### [REQUIRED ACTION]
Reproduce the data exactly and drop any pictures it holds.

*** Opening of RECORDS FOR PROCESSING ***

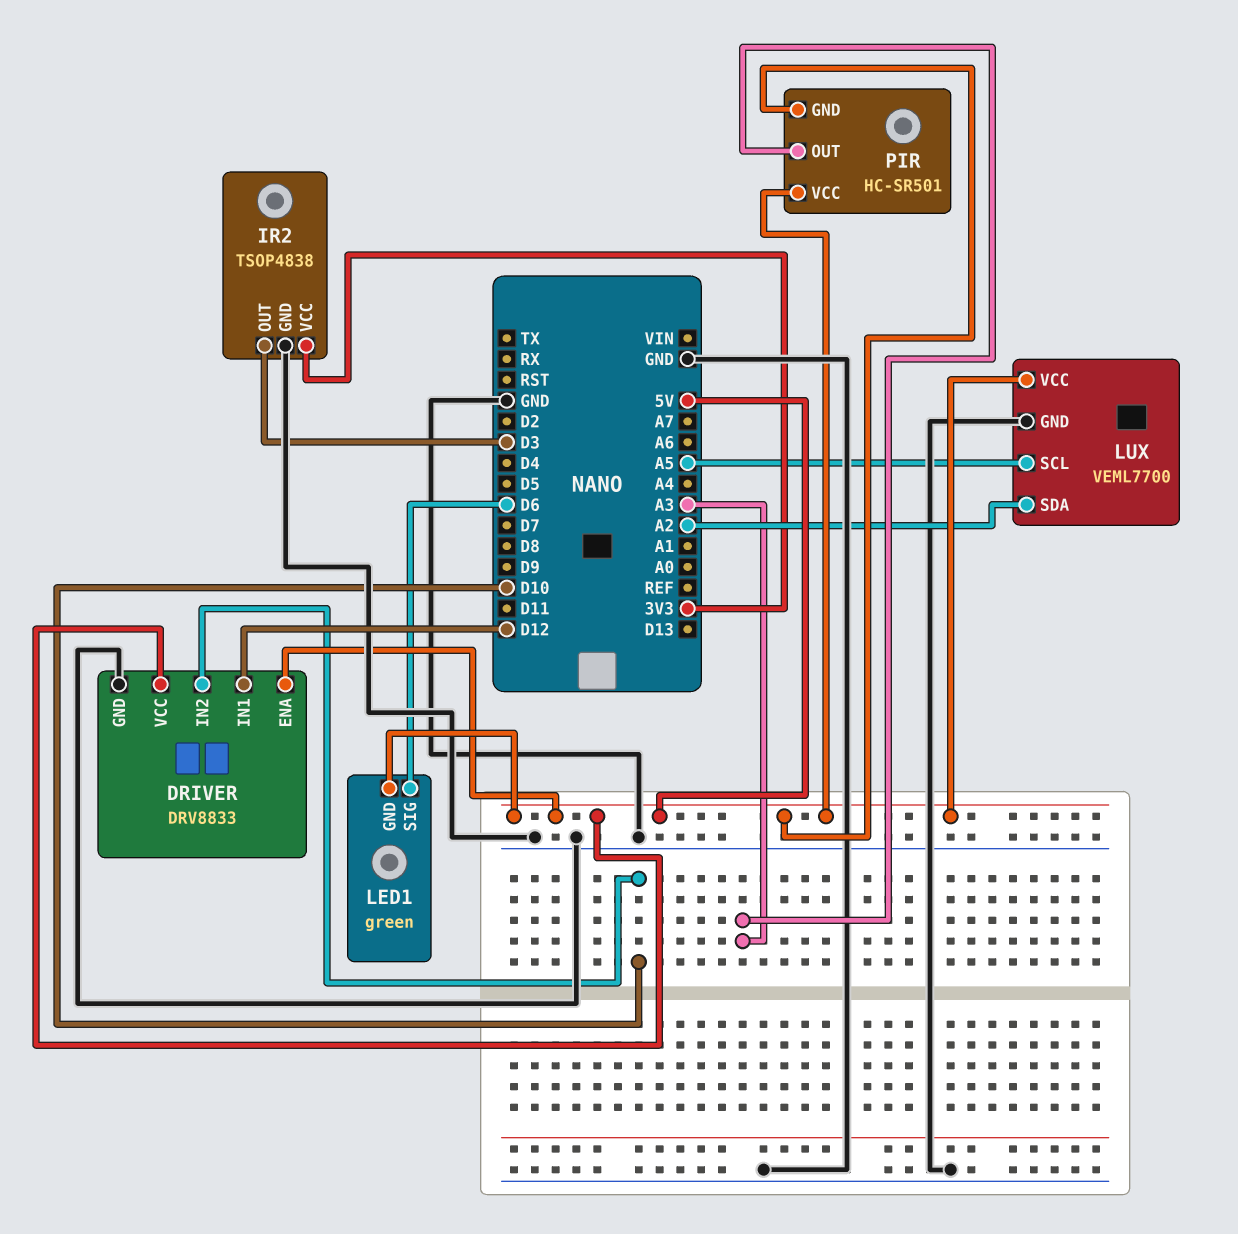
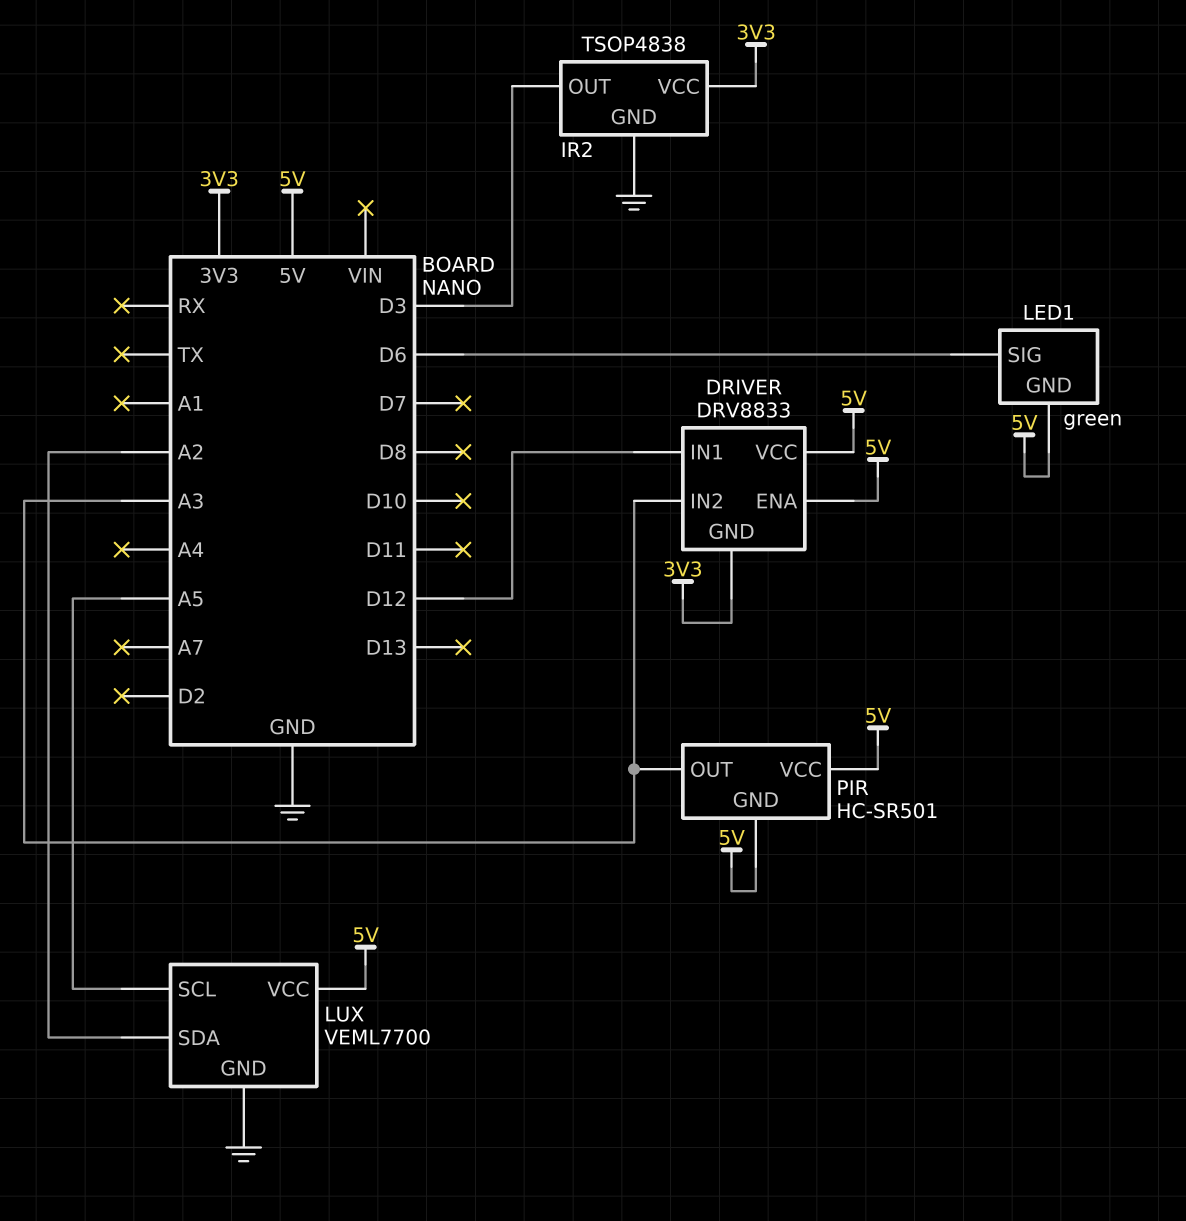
DRIVER pin GND: GND -> 3V3
DRIVER pin IN2: D10 -> A3

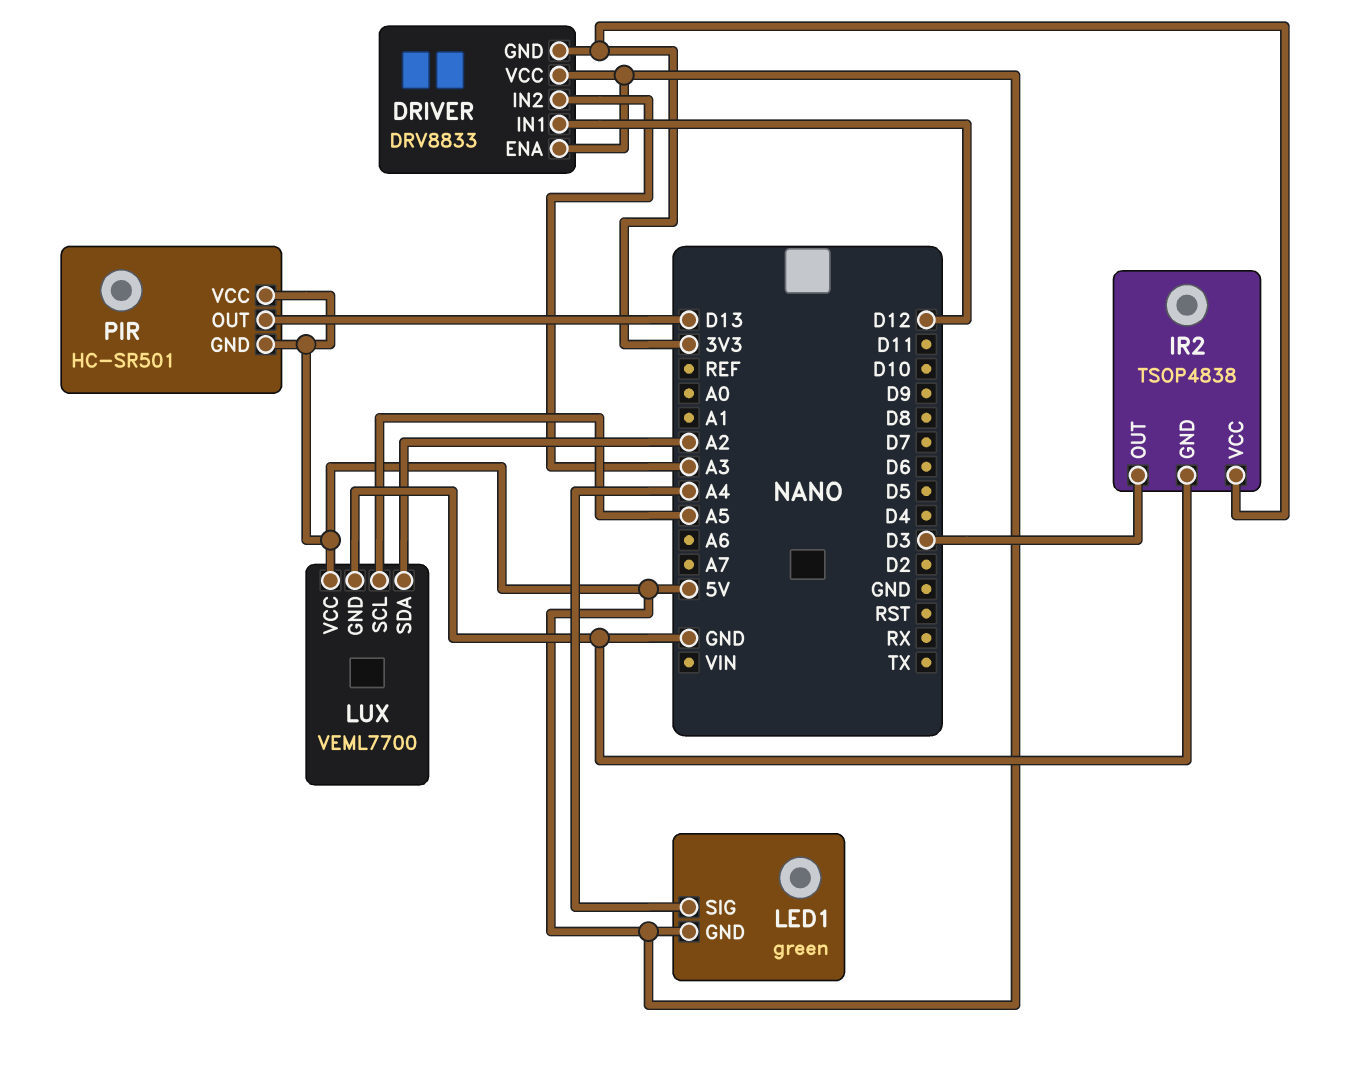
LED1 pin SIG: D6 -> A4
PIR pin OUT: A3 -> D13

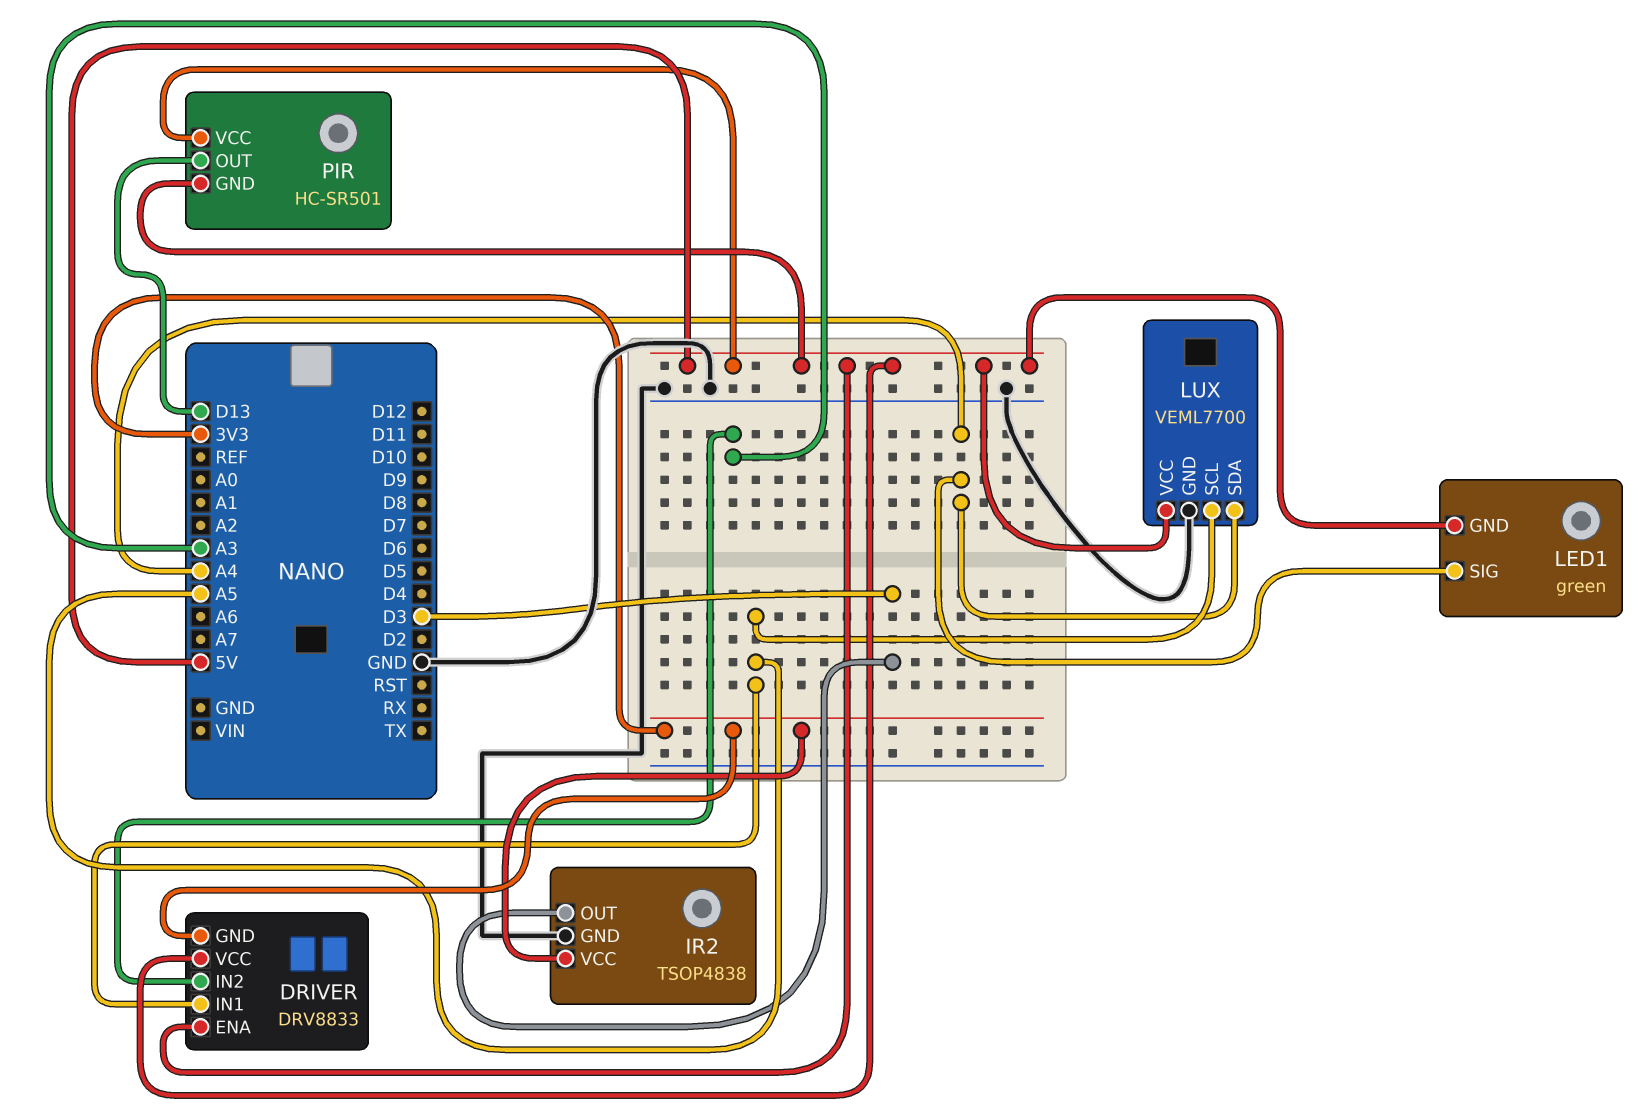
DRIVER pin IN1: D12 -> A5
LUX pin SDA: A2 -> A4

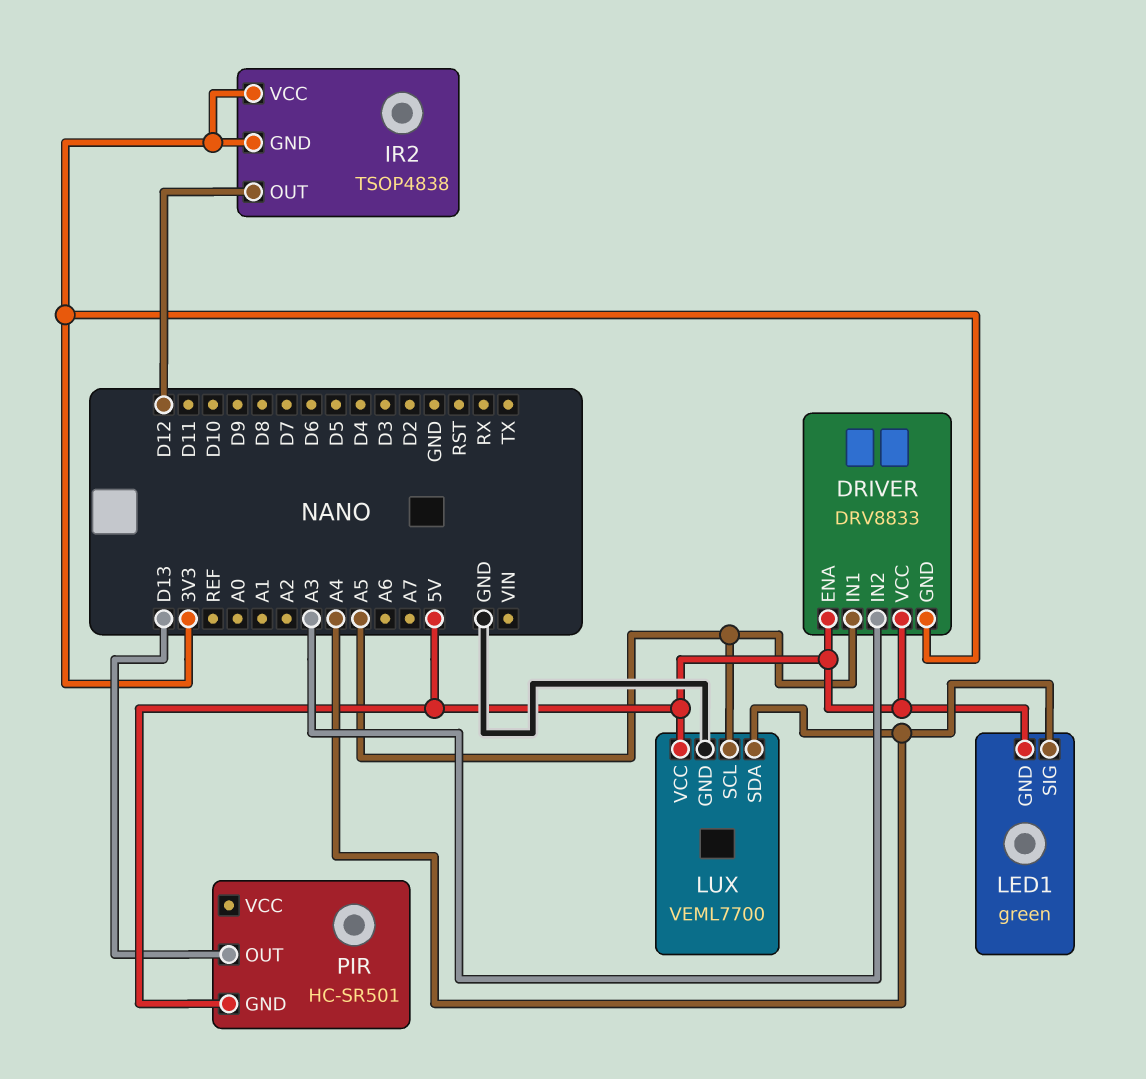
IR2 pin GND: GND -> 3V3
IR2 pin OUT: D3 -> D12
PIR pin VCC: 5V -> none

*** Close of RECORDS FOR PROCESSING ***

### [EXPECTED ANSWER]
DRIVER pin GND: GND -> 3V3
DRIVER pin IN2: D10 -> A3

LED1 pin SIG: D6 -> A4
PIR pin OUT: A3 -> D13

DRIVER pin IN1: D12 -> A5
LUX pin SDA: A2 -> A4

IR2 pin GND: GND -> 3V3
IR2 pin OUT: D3 -> D12
PIR pin VCC: 5V -> none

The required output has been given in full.